[Required action]
Repeat only the lines below from the one containing "(216, 143) = (104, 668): black" through the one containing "(387, 344) = (190, 319): pink", inclusive, exactly as written.

Object tracking records:
____

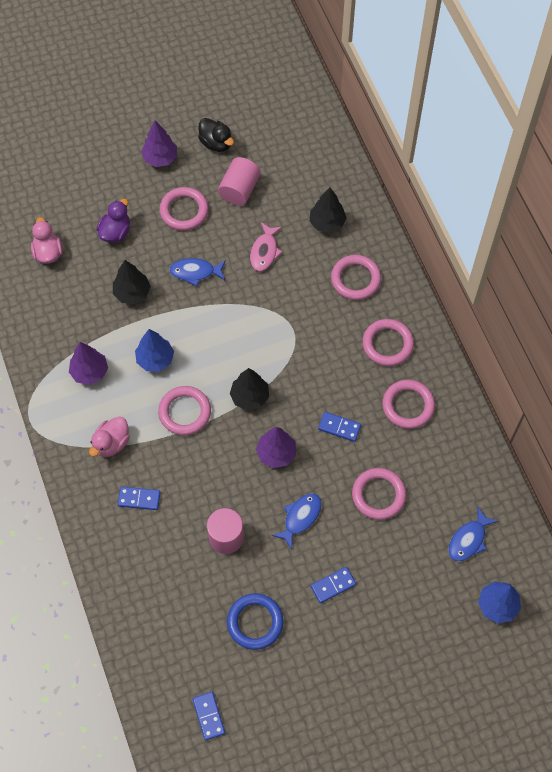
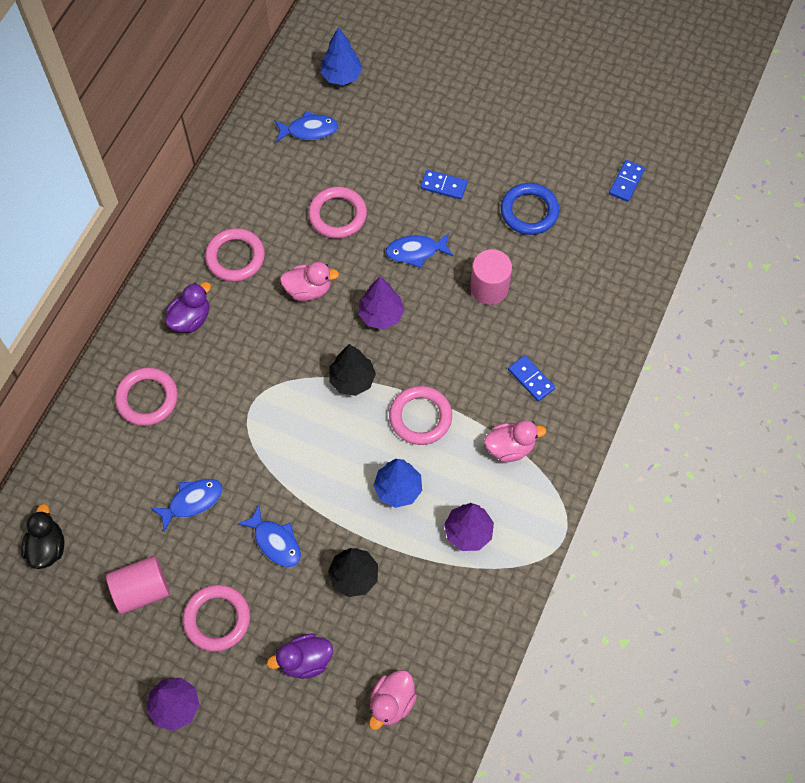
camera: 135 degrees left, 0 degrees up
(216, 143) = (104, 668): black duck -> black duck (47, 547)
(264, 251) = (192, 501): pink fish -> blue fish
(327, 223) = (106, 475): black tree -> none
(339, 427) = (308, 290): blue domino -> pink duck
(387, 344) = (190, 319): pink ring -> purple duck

____

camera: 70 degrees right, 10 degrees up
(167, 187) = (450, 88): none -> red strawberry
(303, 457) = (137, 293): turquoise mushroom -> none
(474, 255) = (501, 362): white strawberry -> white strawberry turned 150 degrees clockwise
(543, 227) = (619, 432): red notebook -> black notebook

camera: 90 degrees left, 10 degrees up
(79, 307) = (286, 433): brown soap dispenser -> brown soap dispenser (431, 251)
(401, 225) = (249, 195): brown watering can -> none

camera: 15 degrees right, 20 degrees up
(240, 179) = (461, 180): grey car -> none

____

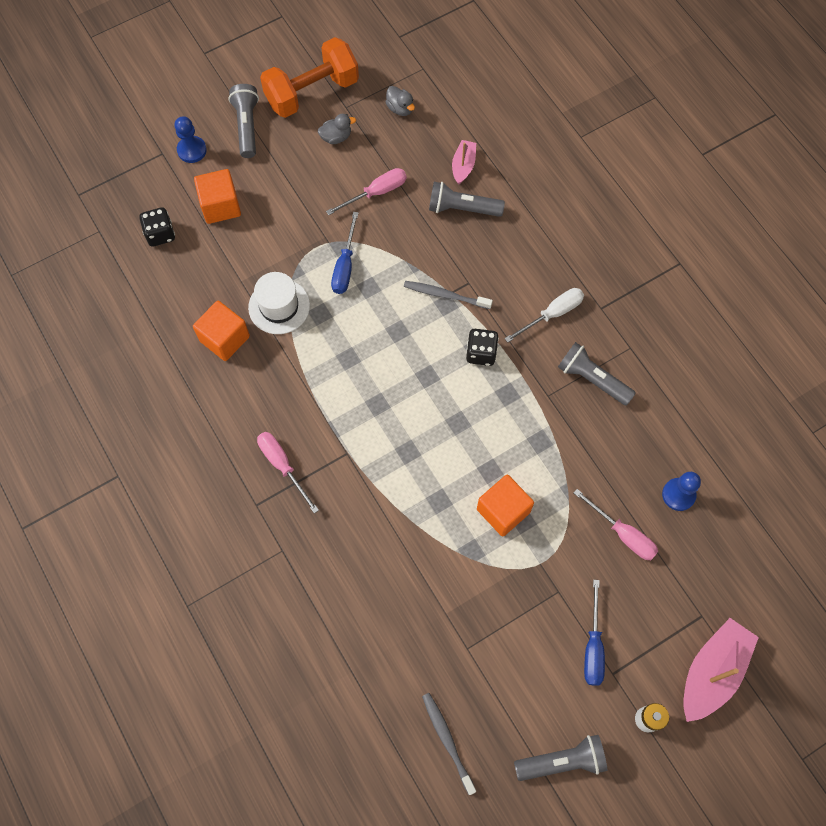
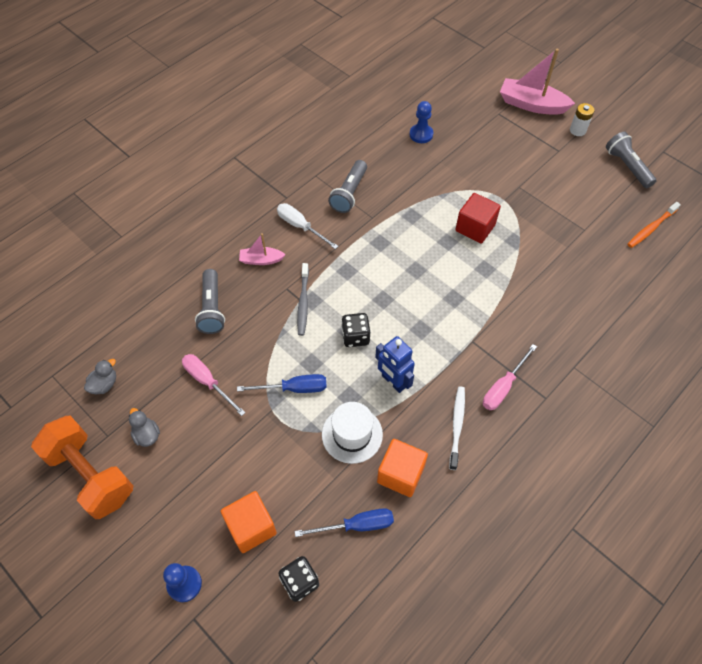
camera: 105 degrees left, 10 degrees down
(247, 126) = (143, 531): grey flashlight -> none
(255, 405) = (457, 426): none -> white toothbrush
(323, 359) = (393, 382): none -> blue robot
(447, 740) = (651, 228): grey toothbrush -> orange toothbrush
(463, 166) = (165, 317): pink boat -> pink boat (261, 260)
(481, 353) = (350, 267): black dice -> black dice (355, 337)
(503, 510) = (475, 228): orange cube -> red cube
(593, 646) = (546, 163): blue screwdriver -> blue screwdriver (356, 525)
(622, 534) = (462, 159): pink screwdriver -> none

____

[Task solution]
(216, 143) = (104, 668): black duck -> black duck (47, 547)
(264, 251) = (192, 501): pink fish -> blue fish
(327, 223) = (106, 475): black tree -> none
(339, 427) = (308, 290): blue domino -> pink duck
(387, 344) = (190, 319): pink ring -> purple duck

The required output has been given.